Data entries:
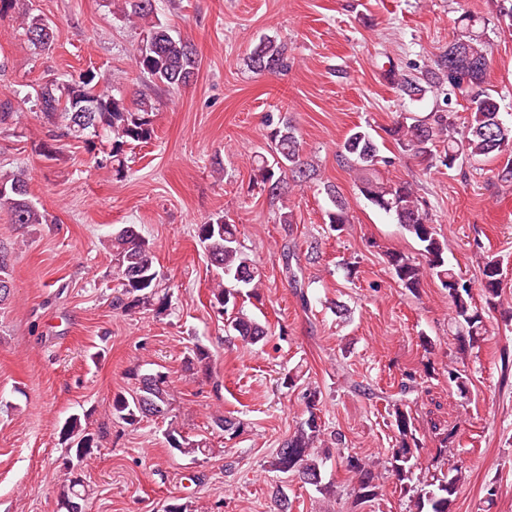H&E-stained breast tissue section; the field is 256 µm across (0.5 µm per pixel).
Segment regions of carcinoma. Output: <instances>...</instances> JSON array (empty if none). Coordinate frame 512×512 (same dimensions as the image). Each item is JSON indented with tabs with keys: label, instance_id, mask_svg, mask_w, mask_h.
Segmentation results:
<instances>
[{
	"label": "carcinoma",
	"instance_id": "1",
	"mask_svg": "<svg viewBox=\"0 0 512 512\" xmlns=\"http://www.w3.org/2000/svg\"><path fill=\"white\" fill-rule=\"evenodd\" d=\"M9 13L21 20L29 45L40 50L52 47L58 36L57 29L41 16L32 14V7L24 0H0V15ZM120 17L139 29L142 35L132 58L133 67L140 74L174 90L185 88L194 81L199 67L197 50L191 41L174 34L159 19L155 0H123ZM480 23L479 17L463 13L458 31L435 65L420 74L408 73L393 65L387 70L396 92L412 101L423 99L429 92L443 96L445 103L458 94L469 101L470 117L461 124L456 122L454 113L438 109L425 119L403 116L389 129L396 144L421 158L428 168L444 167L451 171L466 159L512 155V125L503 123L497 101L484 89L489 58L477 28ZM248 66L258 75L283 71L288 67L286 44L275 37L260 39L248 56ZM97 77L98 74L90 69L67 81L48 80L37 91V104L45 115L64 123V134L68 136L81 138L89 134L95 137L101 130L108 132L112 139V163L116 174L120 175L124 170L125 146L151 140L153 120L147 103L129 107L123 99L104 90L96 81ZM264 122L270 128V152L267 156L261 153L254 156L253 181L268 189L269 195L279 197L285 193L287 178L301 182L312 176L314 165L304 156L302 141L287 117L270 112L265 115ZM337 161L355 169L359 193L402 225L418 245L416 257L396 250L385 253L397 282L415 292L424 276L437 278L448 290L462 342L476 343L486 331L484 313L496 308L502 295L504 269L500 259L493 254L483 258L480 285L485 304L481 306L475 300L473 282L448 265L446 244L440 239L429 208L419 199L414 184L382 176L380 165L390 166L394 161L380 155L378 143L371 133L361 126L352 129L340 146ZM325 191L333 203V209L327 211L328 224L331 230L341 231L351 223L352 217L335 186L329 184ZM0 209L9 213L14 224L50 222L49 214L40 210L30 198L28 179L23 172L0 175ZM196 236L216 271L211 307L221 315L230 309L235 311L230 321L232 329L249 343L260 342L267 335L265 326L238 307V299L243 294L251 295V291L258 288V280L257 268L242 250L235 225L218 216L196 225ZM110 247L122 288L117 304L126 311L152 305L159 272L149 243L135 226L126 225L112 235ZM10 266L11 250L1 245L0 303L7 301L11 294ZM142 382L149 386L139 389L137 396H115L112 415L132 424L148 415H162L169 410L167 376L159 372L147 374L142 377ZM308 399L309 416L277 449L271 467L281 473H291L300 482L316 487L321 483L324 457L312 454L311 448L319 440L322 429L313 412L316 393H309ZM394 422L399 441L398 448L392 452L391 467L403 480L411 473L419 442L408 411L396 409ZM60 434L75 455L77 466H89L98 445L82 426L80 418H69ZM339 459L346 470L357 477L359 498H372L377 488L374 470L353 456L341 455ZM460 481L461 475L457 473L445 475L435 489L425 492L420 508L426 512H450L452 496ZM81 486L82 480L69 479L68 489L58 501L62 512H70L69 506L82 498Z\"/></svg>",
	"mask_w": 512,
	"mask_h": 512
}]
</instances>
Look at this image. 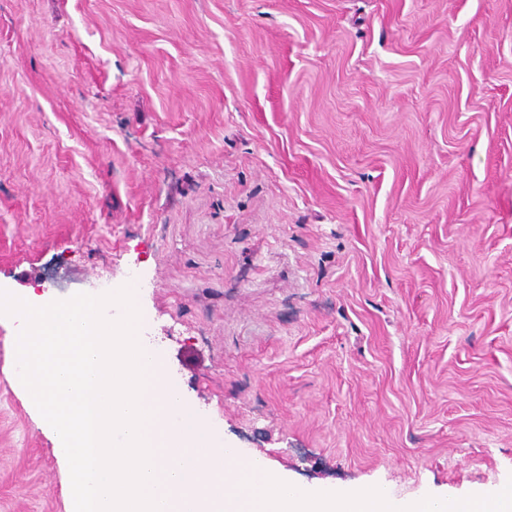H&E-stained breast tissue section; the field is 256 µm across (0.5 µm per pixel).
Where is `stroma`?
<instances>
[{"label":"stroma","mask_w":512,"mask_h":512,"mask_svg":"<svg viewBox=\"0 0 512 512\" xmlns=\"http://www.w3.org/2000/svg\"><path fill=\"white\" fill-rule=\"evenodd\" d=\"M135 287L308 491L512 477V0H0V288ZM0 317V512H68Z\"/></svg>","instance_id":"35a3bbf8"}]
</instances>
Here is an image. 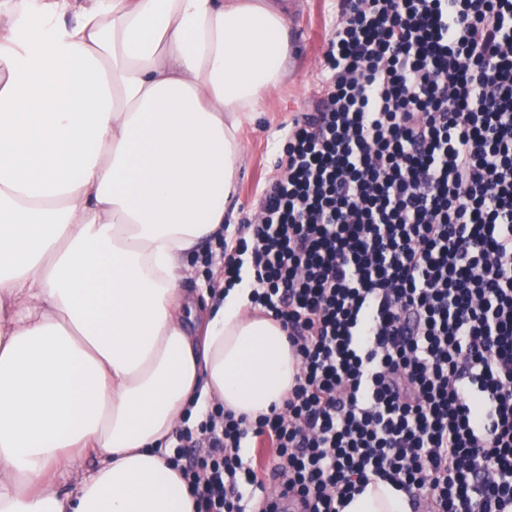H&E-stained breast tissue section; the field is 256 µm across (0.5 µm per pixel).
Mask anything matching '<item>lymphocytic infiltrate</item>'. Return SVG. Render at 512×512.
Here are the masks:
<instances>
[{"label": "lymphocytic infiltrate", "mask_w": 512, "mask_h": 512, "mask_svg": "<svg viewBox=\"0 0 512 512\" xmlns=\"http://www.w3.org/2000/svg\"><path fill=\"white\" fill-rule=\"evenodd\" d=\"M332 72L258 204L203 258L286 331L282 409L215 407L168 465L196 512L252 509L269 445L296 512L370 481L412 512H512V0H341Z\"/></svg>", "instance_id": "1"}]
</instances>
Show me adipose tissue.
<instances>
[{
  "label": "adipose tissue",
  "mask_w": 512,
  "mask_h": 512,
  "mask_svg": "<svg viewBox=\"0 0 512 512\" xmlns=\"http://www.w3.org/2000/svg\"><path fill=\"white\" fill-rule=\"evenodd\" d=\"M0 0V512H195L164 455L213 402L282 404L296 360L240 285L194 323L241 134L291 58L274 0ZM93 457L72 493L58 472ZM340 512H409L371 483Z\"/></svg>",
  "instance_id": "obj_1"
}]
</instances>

WORK TO COMPLETE:
Print only the lines from the one with "Mask anything matching" to the end of the records, both included.

RESPONSE FOR THIS EXERCISE:
Mask anything matching '<item>lymphocytic infiltrate</item>'. Return SVG. Render at 512×512.
Here are the masks:
<instances>
[{"label": "lymphocytic infiltrate", "mask_w": 512, "mask_h": 512, "mask_svg": "<svg viewBox=\"0 0 512 512\" xmlns=\"http://www.w3.org/2000/svg\"><path fill=\"white\" fill-rule=\"evenodd\" d=\"M332 72L258 204L203 258L286 331L282 409L215 407L168 465L196 512L252 509L269 445L296 512L370 481L412 512H512V0H341Z\"/></svg>", "instance_id": "1"}]
</instances>
Show me adipose tissue.
<instances>
[{
  "label": "adipose tissue",
  "mask_w": 512,
  "mask_h": 512,
  "mask_svg": "<svg viewBox=\"0 0 512 512\" xmlns=\"http://www.w3.org/2000/svg\"><path fill=\"white\" fill-rule=\"evenodd\" d=\"M0 0V512H195L164 455L213 402L282 404L296 360L240 285L194 323L241 134L291 58L274 0ZM93 457L72 493L58 472ZM340 512H409L371 483Z\"/></svg>",
  "instance_id": "obj_1"
}]
</instances>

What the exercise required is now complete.